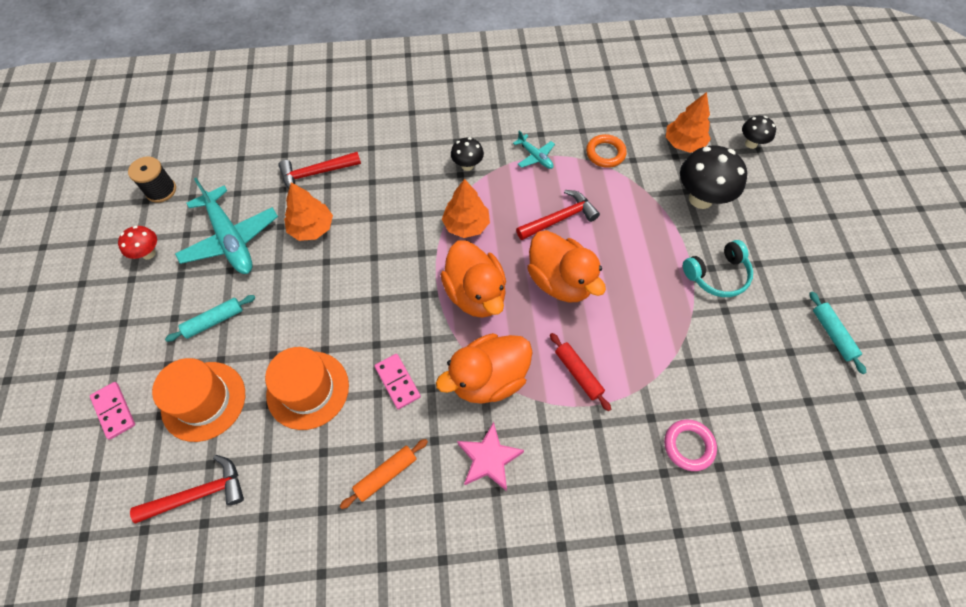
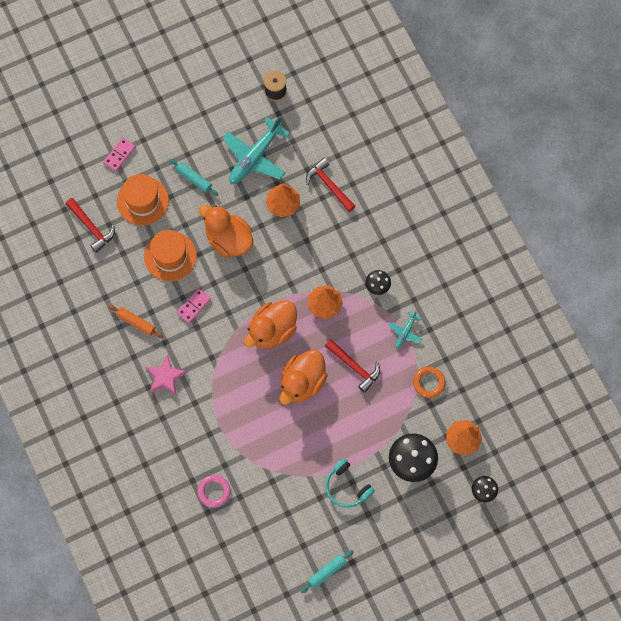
camera: 70 degrees right, 10 degrees up
red mushroom [118,226,157,260] -> none
orange duck [436,333,532,404] -> orange duck moved to [199,205,253,258]
red rolling pin [550,333,611,411] -> none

Task statement: Repeat the listing word for word. Leave images out.

Answer for this exercise:
camera: 70 degrees right, 10 degrees up
red mushroom [118,226,157,260] -> none
orange duck [436,333,532,404] -> orange duck moved to [199,205,253,258]
red rolling pin [550,333,611,411] -> none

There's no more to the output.